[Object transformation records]
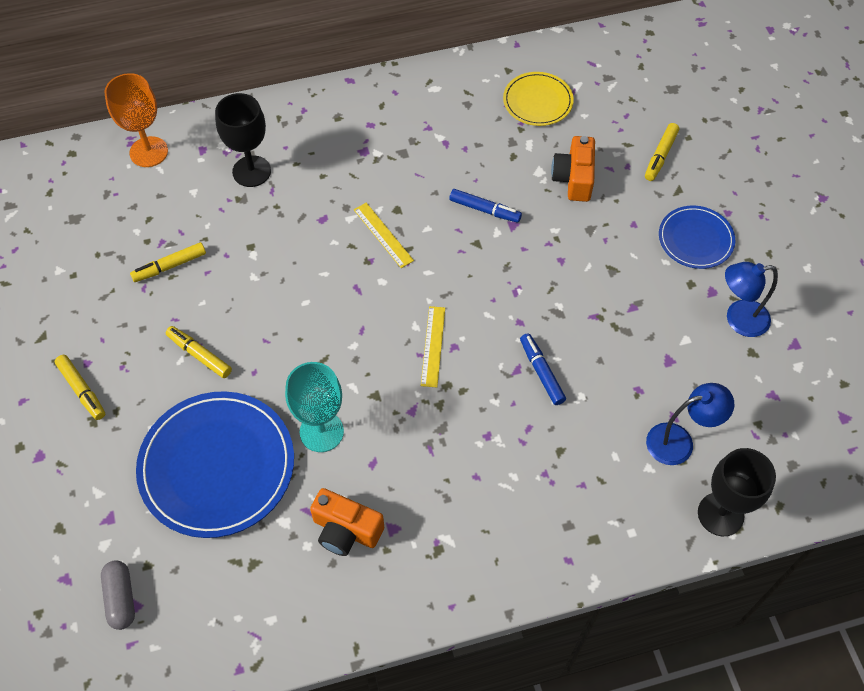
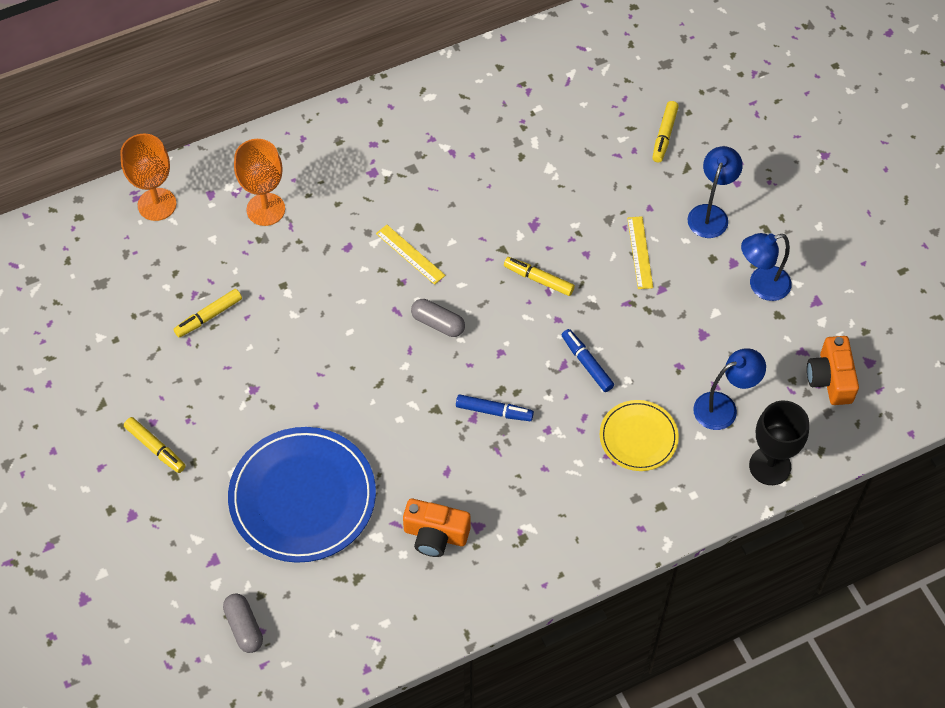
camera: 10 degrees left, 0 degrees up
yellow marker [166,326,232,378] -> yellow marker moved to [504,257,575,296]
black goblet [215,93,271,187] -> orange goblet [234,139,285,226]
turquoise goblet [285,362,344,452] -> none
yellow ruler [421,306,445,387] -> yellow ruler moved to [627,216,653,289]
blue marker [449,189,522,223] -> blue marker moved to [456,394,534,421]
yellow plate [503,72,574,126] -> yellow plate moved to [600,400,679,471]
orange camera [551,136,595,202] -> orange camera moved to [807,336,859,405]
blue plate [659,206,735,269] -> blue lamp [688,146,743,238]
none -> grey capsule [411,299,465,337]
--
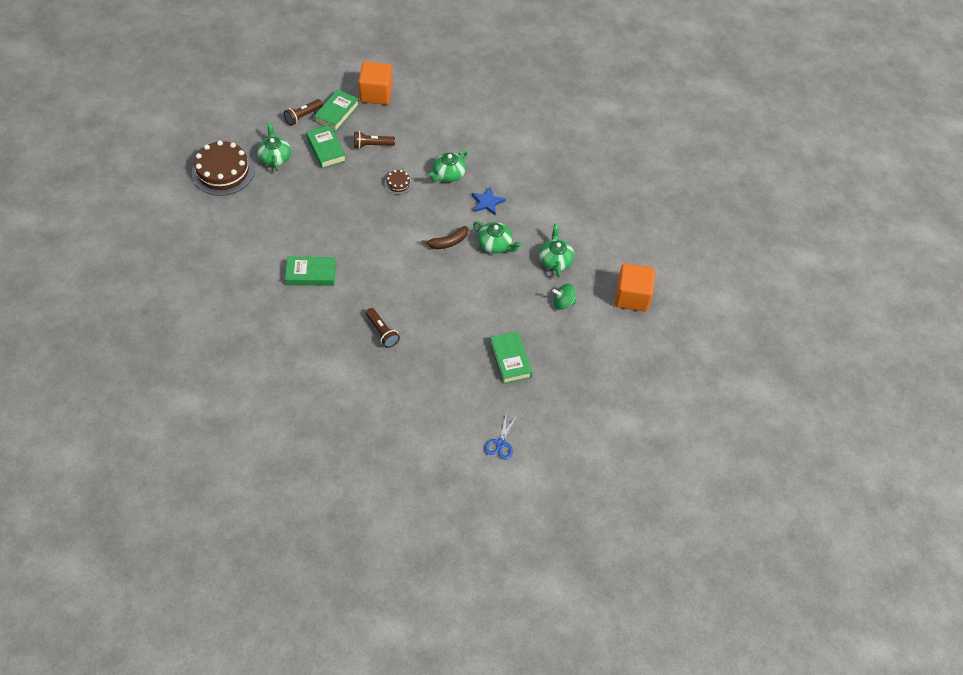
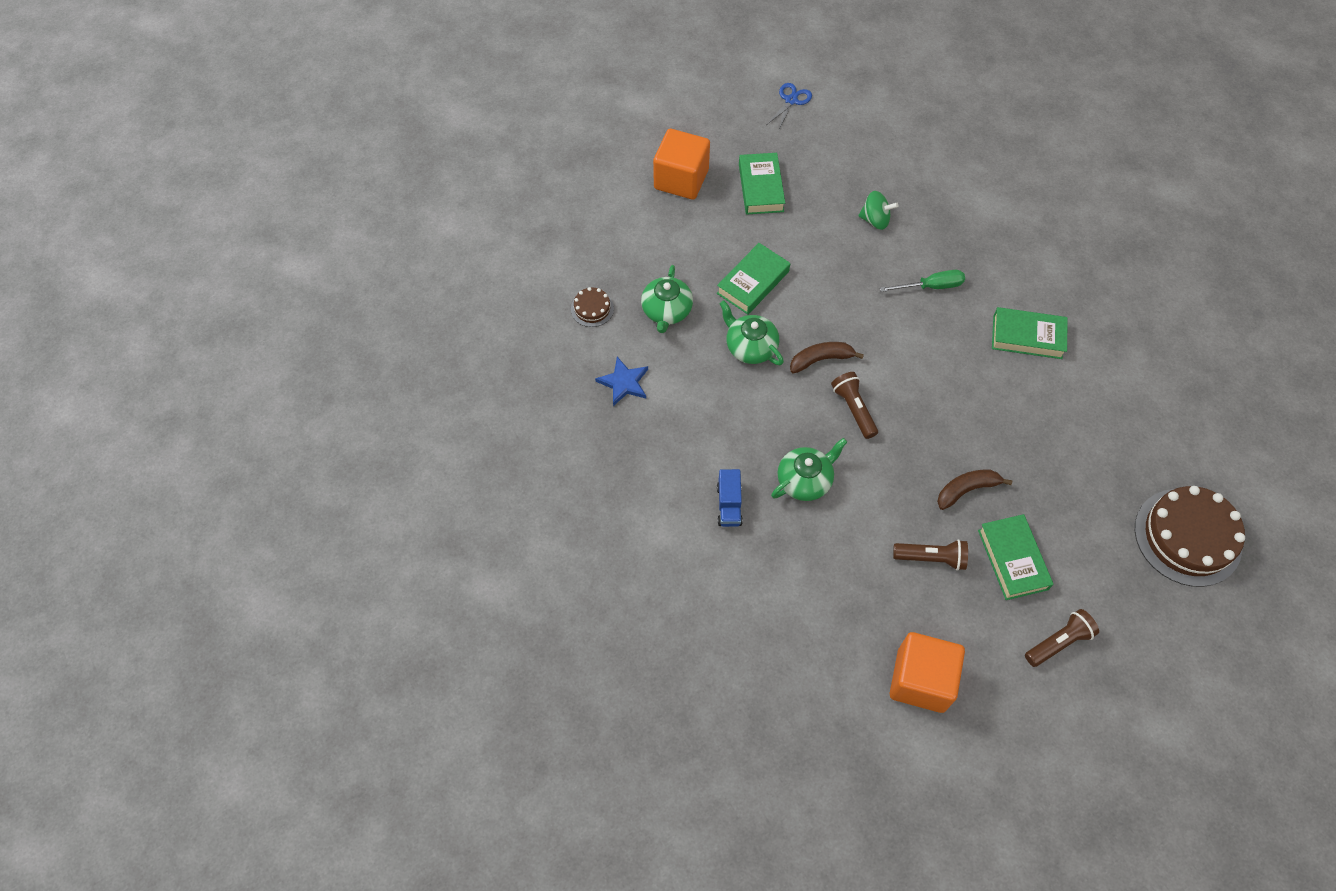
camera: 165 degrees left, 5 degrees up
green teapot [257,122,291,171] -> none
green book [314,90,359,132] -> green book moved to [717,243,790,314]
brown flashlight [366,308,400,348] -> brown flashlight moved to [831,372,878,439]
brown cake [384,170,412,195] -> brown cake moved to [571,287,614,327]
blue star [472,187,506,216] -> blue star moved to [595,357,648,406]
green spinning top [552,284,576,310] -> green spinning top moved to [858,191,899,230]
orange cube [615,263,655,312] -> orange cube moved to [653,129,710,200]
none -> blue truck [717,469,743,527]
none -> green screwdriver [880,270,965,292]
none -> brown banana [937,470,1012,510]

**EXERCISE:**
Considering only lines of the records that hold the string "left", state how many there are and nothing else.

**SOLUTION TO THIS PROBLEM:**
2